WORK TASK
Copy each line of the entries beneath that contains the word "slope".

SOURCE RECORDS

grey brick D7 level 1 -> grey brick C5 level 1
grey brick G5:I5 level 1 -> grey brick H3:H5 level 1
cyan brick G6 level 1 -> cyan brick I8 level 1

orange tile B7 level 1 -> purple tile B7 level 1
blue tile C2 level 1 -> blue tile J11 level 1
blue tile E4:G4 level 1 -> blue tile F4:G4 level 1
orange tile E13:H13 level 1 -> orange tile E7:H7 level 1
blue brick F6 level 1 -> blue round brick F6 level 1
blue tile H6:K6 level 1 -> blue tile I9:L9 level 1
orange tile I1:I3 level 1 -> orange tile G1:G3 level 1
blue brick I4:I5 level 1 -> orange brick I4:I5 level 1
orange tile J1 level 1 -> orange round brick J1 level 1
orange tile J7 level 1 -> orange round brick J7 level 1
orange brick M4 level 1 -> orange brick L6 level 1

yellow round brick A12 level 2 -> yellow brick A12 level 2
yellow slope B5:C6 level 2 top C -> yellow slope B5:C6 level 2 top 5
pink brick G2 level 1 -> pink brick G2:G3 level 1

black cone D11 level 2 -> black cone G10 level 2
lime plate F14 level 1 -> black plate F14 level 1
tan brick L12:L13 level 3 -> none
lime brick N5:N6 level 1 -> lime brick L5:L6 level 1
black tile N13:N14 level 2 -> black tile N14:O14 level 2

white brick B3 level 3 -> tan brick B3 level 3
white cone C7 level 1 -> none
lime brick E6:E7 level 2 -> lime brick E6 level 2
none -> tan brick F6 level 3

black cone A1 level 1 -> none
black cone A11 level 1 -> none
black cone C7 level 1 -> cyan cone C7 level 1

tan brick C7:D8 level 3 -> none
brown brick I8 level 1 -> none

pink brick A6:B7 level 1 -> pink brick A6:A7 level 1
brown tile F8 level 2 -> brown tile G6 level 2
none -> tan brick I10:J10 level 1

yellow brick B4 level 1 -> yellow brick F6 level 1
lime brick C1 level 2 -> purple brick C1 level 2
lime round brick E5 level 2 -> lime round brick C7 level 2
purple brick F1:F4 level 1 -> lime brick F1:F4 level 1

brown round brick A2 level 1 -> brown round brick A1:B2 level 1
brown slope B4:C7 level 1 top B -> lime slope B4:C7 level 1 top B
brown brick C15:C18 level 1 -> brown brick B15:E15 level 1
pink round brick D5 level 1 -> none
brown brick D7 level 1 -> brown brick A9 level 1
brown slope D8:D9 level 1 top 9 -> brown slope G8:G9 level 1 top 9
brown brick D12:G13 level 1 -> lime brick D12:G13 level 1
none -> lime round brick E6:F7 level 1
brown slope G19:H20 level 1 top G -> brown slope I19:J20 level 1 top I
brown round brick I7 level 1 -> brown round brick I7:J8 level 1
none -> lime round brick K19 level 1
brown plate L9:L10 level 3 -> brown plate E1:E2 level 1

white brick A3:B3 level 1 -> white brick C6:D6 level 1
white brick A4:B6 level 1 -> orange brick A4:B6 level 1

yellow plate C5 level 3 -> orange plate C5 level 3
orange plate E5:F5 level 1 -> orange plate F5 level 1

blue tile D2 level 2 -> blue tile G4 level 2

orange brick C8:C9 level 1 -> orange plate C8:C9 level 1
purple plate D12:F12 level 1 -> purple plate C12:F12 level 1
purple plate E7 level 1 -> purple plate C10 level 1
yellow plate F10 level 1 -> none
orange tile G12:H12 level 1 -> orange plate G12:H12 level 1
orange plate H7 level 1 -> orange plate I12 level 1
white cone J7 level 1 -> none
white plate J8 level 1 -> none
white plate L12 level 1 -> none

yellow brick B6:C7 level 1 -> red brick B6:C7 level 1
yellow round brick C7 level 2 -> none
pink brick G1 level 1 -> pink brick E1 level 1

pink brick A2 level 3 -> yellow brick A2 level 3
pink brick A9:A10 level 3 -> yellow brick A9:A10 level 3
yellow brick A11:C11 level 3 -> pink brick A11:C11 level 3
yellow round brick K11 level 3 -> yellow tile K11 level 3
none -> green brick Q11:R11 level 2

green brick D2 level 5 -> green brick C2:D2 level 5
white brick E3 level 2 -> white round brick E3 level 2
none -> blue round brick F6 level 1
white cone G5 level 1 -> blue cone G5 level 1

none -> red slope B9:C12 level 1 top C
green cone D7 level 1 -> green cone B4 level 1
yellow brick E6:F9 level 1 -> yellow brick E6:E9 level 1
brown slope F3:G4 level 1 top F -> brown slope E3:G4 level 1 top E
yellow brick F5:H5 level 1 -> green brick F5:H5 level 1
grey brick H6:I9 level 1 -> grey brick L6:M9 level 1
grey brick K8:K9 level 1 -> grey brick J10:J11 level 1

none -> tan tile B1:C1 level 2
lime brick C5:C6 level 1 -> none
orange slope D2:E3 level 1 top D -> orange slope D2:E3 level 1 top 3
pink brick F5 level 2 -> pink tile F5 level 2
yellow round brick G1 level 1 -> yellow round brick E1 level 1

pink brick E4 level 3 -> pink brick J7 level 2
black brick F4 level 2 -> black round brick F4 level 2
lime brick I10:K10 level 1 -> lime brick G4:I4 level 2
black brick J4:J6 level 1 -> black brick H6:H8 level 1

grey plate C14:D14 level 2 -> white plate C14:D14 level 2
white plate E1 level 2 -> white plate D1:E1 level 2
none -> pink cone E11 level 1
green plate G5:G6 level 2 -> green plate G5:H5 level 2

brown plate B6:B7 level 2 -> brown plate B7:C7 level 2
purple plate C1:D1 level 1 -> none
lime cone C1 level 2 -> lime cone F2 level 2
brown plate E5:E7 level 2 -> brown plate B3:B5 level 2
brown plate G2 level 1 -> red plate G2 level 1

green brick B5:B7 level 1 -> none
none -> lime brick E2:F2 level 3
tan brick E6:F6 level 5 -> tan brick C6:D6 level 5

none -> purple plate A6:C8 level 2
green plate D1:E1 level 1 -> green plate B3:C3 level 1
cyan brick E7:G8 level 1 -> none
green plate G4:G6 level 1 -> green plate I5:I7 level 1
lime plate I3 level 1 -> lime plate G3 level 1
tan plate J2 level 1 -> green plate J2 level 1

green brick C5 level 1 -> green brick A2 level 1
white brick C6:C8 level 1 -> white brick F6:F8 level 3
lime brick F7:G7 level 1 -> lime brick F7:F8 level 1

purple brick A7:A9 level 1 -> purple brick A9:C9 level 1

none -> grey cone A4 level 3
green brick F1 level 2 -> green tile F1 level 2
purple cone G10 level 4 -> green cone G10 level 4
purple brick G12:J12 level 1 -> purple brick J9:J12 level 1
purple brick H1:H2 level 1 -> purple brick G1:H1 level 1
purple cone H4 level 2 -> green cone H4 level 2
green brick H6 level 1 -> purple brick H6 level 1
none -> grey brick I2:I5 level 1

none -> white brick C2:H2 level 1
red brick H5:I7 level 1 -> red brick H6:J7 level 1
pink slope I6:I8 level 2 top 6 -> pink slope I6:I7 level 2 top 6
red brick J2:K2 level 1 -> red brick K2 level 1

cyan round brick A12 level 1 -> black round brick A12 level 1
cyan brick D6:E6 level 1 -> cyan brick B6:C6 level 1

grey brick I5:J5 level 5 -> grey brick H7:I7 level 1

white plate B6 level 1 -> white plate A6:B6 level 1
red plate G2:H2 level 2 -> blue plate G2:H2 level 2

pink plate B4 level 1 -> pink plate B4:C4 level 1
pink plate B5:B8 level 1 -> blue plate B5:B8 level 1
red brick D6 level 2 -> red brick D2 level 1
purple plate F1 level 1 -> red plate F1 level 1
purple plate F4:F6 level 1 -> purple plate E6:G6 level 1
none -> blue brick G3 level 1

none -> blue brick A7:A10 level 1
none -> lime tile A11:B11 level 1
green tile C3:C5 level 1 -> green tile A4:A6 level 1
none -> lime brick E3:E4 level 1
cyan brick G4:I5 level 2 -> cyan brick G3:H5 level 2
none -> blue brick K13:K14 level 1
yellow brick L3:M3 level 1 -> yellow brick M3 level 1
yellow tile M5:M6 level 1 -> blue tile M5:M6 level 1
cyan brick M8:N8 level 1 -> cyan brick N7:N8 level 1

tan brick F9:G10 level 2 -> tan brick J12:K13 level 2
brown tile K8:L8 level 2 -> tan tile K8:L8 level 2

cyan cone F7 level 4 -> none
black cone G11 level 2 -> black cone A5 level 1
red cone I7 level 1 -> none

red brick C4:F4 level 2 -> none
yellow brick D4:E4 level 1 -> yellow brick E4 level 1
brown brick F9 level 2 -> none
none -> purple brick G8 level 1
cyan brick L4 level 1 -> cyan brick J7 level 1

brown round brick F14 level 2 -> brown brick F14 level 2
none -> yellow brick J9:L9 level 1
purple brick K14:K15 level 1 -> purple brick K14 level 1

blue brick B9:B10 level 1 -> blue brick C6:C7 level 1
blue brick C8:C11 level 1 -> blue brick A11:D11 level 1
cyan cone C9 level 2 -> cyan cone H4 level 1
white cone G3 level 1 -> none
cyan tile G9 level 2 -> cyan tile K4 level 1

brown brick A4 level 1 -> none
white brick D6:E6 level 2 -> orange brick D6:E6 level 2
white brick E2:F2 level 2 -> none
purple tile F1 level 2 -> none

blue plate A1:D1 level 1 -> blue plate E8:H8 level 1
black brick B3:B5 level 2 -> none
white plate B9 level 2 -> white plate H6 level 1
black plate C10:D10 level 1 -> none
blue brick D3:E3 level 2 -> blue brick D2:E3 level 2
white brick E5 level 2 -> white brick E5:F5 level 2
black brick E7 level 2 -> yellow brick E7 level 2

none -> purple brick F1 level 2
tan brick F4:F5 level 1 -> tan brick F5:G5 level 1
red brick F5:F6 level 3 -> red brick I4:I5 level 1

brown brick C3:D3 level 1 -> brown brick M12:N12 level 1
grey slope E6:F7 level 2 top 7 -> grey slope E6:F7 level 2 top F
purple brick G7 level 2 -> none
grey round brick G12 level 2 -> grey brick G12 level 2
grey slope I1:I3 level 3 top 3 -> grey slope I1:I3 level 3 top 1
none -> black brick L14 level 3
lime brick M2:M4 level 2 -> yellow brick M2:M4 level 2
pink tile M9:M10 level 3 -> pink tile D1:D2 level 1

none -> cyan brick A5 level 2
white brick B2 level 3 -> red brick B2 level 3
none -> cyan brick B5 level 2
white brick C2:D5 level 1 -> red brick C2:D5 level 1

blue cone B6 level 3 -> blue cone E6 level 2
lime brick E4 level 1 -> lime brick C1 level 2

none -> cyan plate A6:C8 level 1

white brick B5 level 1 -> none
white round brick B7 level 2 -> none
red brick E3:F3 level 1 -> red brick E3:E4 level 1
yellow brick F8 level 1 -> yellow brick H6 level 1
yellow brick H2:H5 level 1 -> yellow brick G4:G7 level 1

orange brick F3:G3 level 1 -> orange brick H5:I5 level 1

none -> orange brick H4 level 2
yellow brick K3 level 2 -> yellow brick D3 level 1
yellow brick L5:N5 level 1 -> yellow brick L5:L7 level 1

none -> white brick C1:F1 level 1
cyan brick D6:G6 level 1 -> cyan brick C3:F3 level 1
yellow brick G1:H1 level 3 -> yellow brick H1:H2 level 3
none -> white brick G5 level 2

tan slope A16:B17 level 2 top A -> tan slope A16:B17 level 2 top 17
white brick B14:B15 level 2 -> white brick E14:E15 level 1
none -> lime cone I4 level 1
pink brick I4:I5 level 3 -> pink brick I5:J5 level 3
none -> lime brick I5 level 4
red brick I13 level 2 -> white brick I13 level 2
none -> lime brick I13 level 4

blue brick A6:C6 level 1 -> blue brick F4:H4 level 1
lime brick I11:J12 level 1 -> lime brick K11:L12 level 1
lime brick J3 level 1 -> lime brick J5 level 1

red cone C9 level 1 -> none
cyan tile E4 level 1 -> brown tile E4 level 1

RESULT
yellow slope B5:C6 level 2 top C -> yellow slope B5:C6 level 2 top 5
brown slope B4:C7 level 1 top B -> lime slope B4:C7 level 1 top B
brown slope D8:D9 level 1 top 9 -> brown slope G8:G9 level 1 top 9
brown slope G19:H20 level 1 top G -> brown slope I19:J20 level 1 top I
none -> red slope B9:C12 level 1 top C
brown slope F3:G4 level 1 top F -> brown slope E3:G4 level 1 top E
orange slope D2:E3 level 1 top D -> orange slope D2:E3 level 1 top 3
pink slope I6:I8 level 2 top 6 -> pink slope I6:I7 level 2 top 6
grey slope E6:F7 level 2 top 7 -> grey slope E6:F7 level 2 top F
grey slope I1:I3 level 3 top 3 -> grey slope I1:I3 level 3 top 1
tan slope A16:B17 level 2 top A -> tan slope A16:B17 level 2 top 17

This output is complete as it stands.